▸ **ABOUT THIS EXERCISE**
Line by line, transcribe the data below exactly and pass over the images.

▸ **DATASET SECTION**
┌──

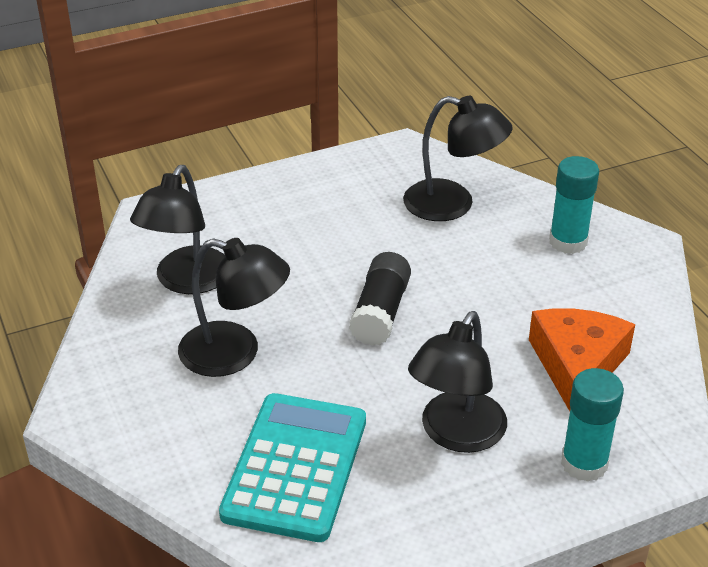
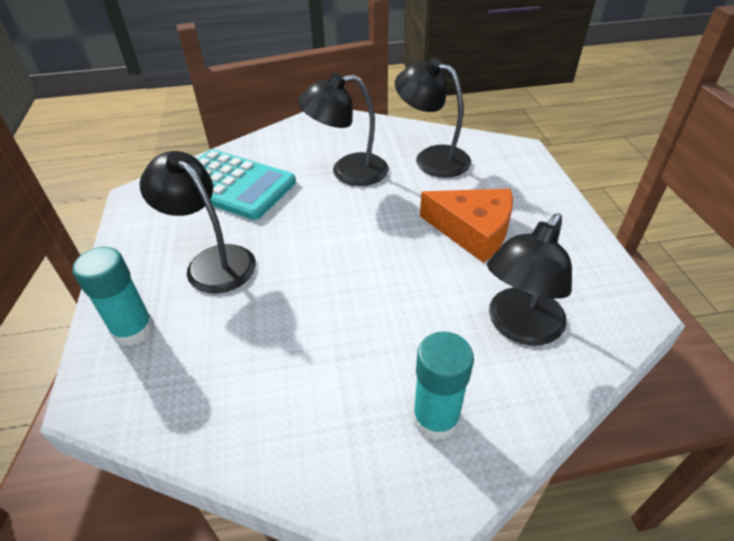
camera: 105 degrees right, 5 degrees up
black lamp [178,238,290,377] -> black lamp turned 45 degrees clockwise [298,73,389,186]
black glue stick [349,252,411,346] -> none
orange cheese [529,308,635,411] -> orange cheese moved to [420,188,513,263]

└──

▸ **SOLUTION**
camera: 105 degrees right, 5 degrees up
black lamp [178,238,290,377] -> black lamp turned 45 degrees clockwise [298,73,389,186]
black glue stick [349,252,411,346] -> none
orange cheese [529,308,635,411] -> orange cheese moved to [420,188,513,263]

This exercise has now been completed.